(INSTRUCTIONS FOR THE TASK)
The expected output is an exact copy of each line from the line with "green square: (64, 154)" through the end of the data below, with no pictures in it.

(SOURCE MATERIAL)
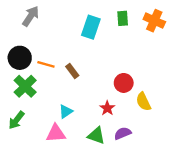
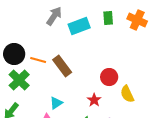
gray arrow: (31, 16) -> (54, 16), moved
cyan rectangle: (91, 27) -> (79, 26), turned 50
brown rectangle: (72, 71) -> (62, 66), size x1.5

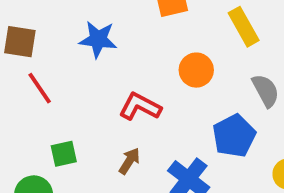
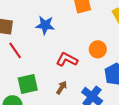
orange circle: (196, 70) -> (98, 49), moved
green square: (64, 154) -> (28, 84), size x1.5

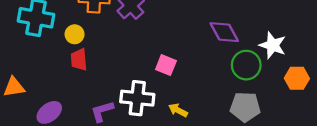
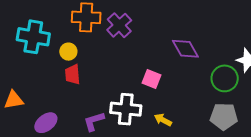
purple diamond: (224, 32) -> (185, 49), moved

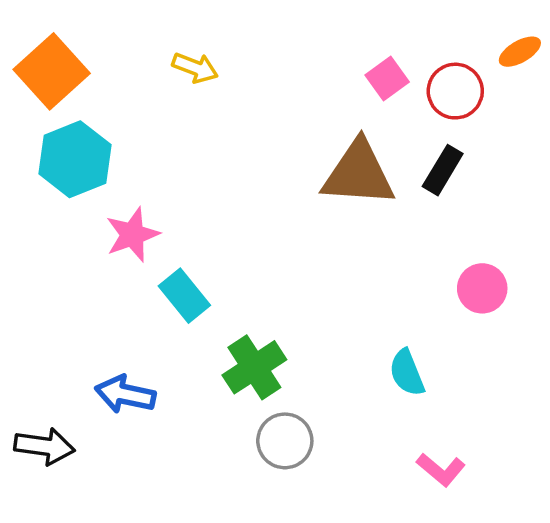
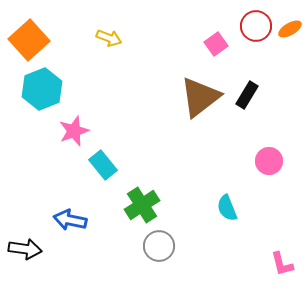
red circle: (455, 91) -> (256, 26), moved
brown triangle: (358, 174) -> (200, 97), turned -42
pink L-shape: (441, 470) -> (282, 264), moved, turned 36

(OUTPUT FOR THIS EXERCISE)
green square: (64, 154) -> (28, 84), size x1.5

purple diamond: (224, 32) -> (185, 49), moved

red circle: (455, 91) -> (256, 26), moved
brown triangle: (358, 174) -> (200, 97), turned -42
pink L-shape: (441, 470) -> (282, 264), moved, turned 36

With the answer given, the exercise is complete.